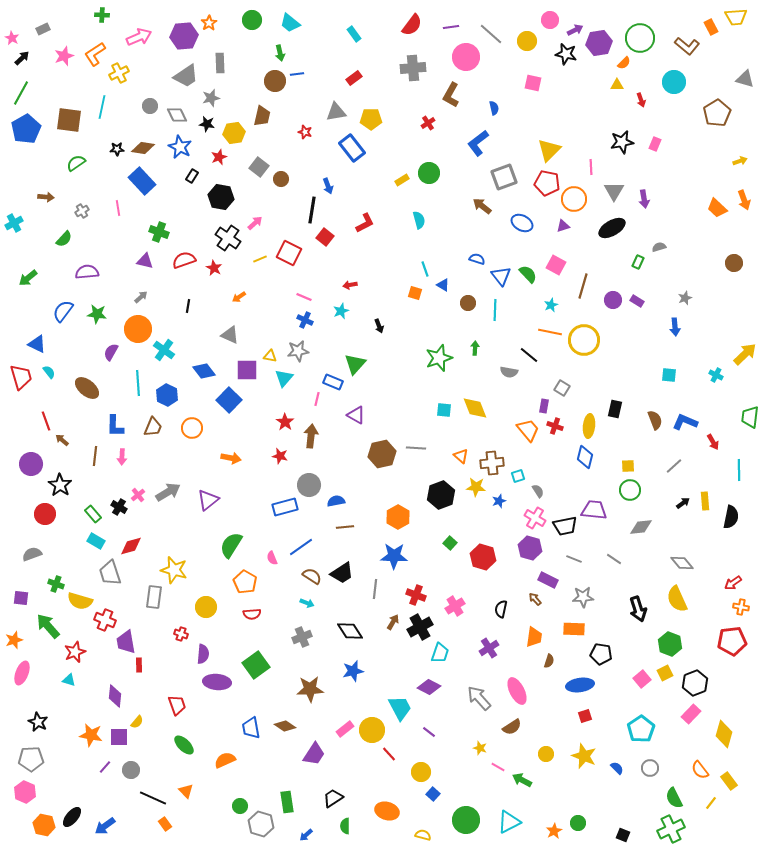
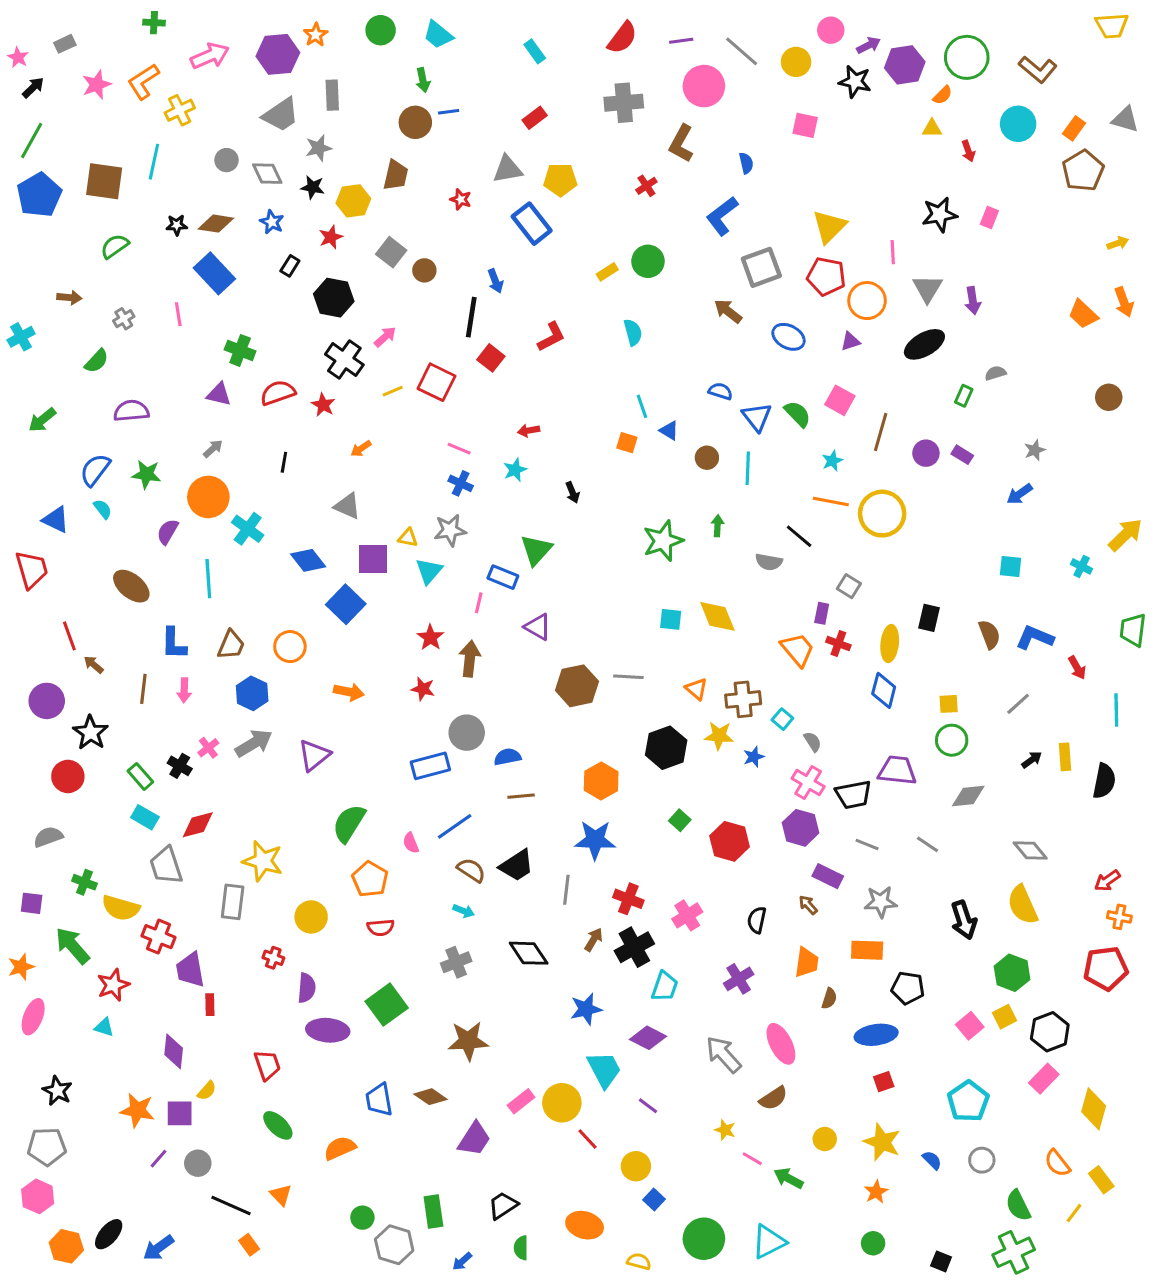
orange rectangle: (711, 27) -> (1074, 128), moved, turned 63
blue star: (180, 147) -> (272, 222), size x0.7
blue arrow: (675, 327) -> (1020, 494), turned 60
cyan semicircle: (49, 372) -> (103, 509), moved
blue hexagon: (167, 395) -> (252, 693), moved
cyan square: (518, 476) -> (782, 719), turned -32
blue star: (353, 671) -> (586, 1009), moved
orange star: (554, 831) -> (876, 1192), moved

********

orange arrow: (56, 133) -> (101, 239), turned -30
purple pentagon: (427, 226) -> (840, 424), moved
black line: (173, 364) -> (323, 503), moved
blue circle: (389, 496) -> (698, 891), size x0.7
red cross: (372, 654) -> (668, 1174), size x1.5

********

• Activity
Print, from the entries above, the line with "orange rectangle: (711, 27)", the line with "orange star: (554, 831) -> (876, 1192), moved" and all lines between them, exactly and with nothing else.

• Completed task
orange rectangle: (711, 27) -> (1074, 128), moved, turned 63
blue star: (180, 147) -> (272, 222), size x0.7
blue arrow: (675, 327) -> (1020, 494), turned 60
cyan semicircle: (49, 372) -> (103, 509), moved
blue hexagon: (167, 395) -> (252, 693), moved
cyan square: (518, 476) -> (782, 719), turned -32
blue star: (353, 671) -> (586, 1009), moved
orange star: (554, 831) -> (876, 1192), moved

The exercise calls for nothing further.